*** Opening SUPPLIED MATERIAL ***

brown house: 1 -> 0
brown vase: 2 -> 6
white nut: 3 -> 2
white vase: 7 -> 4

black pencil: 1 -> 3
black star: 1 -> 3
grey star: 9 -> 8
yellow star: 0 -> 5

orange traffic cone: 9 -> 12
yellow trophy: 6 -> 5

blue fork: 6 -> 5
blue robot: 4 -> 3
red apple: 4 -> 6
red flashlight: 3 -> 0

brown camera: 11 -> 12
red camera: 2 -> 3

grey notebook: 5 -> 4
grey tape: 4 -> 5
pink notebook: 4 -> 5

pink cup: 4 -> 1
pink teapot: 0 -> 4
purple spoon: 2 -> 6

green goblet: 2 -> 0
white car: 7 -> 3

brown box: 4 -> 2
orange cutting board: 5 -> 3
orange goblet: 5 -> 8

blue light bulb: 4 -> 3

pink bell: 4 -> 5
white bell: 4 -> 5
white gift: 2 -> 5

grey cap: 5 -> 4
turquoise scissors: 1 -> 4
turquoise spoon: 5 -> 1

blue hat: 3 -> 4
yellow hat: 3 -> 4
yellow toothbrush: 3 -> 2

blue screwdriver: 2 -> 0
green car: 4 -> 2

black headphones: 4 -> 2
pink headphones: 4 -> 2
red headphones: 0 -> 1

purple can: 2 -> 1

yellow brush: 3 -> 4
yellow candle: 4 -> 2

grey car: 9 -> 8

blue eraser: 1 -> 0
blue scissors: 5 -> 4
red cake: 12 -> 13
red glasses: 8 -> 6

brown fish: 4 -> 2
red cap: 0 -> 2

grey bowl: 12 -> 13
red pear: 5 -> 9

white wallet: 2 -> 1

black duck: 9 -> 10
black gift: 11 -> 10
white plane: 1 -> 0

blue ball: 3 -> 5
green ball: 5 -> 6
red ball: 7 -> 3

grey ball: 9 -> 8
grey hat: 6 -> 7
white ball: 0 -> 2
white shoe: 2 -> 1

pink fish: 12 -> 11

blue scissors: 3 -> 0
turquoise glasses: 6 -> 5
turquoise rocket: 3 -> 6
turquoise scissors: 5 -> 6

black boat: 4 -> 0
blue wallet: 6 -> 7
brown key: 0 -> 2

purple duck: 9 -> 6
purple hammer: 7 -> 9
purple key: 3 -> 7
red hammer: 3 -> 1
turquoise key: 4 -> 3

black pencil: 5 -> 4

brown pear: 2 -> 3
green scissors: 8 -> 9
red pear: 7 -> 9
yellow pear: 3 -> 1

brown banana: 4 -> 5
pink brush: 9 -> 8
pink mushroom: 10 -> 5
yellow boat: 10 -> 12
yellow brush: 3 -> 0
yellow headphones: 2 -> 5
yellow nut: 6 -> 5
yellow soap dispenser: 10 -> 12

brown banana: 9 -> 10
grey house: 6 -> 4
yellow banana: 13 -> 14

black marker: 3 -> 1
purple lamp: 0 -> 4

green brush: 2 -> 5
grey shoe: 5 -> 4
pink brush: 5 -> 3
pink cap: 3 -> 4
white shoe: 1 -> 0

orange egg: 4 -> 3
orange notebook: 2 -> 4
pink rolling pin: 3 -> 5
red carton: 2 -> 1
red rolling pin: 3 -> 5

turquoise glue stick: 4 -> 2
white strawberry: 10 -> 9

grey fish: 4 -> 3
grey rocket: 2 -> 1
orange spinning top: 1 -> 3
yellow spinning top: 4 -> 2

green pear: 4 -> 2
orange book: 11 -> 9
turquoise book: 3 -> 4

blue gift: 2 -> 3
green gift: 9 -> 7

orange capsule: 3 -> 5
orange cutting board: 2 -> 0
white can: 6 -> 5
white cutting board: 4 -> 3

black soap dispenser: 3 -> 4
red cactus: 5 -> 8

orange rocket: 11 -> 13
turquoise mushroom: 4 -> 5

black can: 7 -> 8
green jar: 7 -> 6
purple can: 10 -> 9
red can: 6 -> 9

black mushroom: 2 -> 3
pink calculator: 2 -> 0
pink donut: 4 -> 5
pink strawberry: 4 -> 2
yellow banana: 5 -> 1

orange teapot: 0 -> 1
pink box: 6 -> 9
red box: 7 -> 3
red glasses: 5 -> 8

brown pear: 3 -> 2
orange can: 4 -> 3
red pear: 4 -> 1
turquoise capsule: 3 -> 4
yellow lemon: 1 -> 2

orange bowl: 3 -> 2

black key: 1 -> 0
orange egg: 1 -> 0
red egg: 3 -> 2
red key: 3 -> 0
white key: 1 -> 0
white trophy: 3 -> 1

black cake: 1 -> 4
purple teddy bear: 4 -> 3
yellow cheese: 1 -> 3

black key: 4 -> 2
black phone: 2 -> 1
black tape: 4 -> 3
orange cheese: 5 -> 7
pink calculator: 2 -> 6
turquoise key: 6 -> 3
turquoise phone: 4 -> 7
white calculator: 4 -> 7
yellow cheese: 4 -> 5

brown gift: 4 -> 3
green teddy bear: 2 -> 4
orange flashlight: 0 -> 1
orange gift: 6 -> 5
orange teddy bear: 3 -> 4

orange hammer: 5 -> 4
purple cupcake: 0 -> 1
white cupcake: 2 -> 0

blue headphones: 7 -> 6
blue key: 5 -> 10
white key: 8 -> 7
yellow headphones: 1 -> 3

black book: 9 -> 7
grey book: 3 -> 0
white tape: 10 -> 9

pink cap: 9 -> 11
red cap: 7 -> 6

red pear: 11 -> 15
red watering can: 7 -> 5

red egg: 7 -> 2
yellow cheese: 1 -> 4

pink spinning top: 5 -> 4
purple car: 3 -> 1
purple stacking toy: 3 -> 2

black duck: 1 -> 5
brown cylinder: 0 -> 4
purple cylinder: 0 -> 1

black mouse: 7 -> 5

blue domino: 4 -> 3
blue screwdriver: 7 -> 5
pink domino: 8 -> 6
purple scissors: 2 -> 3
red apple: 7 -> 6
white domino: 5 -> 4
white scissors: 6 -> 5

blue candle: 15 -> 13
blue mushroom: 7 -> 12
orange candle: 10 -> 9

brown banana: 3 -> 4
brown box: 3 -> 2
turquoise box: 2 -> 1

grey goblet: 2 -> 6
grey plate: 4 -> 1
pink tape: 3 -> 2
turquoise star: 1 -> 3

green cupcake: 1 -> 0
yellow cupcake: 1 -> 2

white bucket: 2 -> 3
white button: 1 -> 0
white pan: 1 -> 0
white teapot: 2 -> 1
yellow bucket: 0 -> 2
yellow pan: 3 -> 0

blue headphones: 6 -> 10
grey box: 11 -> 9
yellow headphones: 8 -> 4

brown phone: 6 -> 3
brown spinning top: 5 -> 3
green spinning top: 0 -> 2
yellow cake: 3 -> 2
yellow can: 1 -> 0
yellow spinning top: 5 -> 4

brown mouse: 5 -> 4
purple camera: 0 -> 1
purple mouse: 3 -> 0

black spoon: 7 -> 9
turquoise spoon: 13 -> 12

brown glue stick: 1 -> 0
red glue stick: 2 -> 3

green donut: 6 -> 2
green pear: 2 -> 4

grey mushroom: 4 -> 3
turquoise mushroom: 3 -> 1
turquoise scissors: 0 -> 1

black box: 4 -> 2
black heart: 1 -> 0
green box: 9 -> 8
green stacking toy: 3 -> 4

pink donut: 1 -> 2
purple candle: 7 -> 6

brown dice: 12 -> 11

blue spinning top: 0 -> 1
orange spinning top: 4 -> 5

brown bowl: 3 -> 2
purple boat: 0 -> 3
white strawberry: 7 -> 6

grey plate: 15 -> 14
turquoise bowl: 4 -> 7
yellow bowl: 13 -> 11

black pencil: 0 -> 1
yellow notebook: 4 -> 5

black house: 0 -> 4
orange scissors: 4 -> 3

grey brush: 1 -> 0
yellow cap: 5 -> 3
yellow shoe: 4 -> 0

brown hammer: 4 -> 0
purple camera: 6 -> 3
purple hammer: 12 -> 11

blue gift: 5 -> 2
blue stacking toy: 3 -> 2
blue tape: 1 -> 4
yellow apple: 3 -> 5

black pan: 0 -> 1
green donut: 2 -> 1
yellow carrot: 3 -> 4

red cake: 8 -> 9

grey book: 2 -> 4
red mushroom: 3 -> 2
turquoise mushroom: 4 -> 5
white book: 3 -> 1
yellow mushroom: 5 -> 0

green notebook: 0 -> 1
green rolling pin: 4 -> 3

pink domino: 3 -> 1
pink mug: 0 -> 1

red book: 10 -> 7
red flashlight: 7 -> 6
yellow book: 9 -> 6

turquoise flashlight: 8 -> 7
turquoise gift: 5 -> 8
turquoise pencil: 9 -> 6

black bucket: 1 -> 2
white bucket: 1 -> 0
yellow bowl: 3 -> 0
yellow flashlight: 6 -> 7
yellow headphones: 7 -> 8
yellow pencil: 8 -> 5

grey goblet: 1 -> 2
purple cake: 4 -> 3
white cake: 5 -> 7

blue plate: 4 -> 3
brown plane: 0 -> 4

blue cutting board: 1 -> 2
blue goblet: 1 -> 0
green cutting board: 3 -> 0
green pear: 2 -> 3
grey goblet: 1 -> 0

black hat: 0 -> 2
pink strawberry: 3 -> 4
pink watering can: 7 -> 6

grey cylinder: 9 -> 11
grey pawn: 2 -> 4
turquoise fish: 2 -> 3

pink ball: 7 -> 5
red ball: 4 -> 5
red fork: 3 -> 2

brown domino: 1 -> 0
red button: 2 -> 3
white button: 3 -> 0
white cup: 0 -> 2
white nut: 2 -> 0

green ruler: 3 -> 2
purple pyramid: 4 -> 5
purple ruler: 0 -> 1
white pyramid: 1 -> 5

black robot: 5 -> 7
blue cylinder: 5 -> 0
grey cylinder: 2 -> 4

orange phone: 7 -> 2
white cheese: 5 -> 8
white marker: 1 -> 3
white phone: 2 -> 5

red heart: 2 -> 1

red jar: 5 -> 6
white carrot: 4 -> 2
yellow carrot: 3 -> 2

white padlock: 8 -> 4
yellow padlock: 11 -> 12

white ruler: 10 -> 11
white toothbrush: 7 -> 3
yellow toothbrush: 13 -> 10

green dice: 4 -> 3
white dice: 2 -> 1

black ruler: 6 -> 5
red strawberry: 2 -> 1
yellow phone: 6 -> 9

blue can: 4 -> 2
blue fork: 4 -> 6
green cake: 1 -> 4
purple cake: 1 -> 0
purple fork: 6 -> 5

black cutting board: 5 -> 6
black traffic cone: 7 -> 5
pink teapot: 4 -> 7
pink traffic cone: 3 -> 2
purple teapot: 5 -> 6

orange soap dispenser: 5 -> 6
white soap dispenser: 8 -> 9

*** Closing SUPPLIED MATERIAL ***

### WORK INSTRUCTION
In the material above, find the line containing "black mushroom: 2 -> 3" and the line containing "brown spinning top: 5 -> 3", then write out exactly those two lines and every line between them, and nothing more.

### SOLUTION TO THE PROBLEM
black mushroom: 2 -> 3
pink calculator: 2 -> 0
pink donut: 4 -> 5
pink strawberry: 4 -> 2
yellow banana: 5 -> 1

orange teapot: 0 -> 1
pink box: 6 -> 9
red box: 7 -> 3
red glasses: 5 -> 8

brown pear: 3 -> 2
orange can: 4 -> 3
red pear: 4 -> 1
turquoise capsule: 3 -> 4
yellow lemon: 1 -> 2

orange bowl: 3 -> 2

black key: 1 -> 0
orange egg: 1 -> 0
red egg: 3 -> 2
red key: 3 -> 0
white key: 1 -> 0
white trophy: 3 -> 1

black cake: 1 -> 4
purple teddy bear: 4 -> 3
yellow cheese: 1 -> 3

black key: 4 -> 2
black phone: 2 -> 1
black tape: 4 -> 3
orange cheese: 5 -> 7
pink calculator: 2 -> 6
turquoise key: 6 -> 3
turquoise phone: 4 -> 7
white calculator: 4 -> 7
yellow cheese: 4 -> 5

brown gift: 4 -> 3
green teddy bear: 2 -> 4
orange flashlight: 0 -> 1
orange gift: 6 -> 5
orange teddy bear: 3 -> 4

orange hammer: 5 -> 4
purple cupcake: 0 -> 1
white cupcake: 2 -> 0

blue headphones: 7 -> 6
blue key: 5 -> 10
white key: 8 -> 7
yellow headphones: 1 -> 3

black book: 9 -> 7
grey book: 3 -> 0
white tape: 10 -> 9

pink cap: 9 -> 11
red cap: 7 -> 6

red pear: 11 -> 15
red watering can: 7 -> 5

red egg: 7 -> 2
yellow cheese: 1 -> 4

pink spinning top: 5 -> 4
purple car: 3 -> 1
purple stacking toy: 3 -> 2

black duck: 1 -> 5
brown cylinder: 0 -> 4
purple cylinder: 0 -> 1

black mouse: 7 -> 5

blue domino: 4 -> 3
blue screwdriver: 7 -> 5
pink domino: 8 -> 6
purple scissors: 2 -> 3
red apple: 7 -> 6
white domino: 5 -> 4
white scissors: 6 -> 5

blue candle: 15 -> 13
blue mushroom: 7 -> 12
orange candle: 10 -> 9

brown banana: 3 -> 4
brown box: 3 -> 2
turquoise box: 2 -> 1

grey goblet: 2 -> 6
grey plate: 4 -> 1
pink tape: 3 -> 2
turquoise star: 1 -> 3

green cupcake: 1 -> 0
yellow cupcake: 1 -> 2

white bucket: 2 -> 3
white button: 1 -> 0
white pan: 1 -> 0
white teapot: 2 -> 1
yellow bucket: 0 -> 2
yellow pan: 3 -> 0

blue headphones: 6 -> 10
grey box: 11 -> 9
yellow headphones: 8 -> 4

brown phone: 6 -> 3
brown spinning top: 5 -> 3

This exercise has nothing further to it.